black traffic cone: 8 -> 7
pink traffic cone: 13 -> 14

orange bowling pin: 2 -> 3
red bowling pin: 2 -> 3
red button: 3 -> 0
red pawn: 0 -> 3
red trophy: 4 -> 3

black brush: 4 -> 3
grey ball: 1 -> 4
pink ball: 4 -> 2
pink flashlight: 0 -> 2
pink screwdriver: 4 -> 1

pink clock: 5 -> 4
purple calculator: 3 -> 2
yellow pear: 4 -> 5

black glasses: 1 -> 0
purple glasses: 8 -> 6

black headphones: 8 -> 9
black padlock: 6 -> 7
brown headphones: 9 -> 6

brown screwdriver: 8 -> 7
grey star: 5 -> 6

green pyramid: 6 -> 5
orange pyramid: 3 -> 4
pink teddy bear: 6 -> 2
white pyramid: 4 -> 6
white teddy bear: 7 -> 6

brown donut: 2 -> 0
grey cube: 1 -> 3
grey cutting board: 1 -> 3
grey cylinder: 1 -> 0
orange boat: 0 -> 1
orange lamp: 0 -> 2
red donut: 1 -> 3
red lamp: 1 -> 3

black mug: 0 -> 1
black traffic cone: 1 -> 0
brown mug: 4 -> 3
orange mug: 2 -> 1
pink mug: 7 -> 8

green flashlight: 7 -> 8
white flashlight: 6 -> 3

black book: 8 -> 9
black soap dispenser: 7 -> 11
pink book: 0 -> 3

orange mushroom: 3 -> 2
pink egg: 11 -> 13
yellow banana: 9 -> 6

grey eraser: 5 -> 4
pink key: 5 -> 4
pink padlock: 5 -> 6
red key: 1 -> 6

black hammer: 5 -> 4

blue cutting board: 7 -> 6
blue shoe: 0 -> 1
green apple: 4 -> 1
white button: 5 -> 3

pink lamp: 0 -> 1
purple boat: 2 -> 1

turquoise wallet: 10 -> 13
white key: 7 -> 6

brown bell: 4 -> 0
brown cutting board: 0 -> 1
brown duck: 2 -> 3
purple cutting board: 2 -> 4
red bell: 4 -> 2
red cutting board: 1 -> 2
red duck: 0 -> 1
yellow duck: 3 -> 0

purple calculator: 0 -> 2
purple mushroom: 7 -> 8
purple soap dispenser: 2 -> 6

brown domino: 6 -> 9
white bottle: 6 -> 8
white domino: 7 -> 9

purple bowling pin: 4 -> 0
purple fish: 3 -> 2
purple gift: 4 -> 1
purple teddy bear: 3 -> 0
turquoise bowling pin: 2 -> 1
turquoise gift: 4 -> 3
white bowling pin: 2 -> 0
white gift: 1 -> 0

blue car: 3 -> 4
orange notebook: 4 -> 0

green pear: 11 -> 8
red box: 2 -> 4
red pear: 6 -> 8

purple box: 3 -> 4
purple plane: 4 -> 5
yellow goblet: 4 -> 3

# AIM OF THE TASK
Return all lines in the data that include the word "lamp".

# THE ANSWER
orange lamp: 0 -> 2
red lamp: 1 -> 3
pink lamp: 0 -> 1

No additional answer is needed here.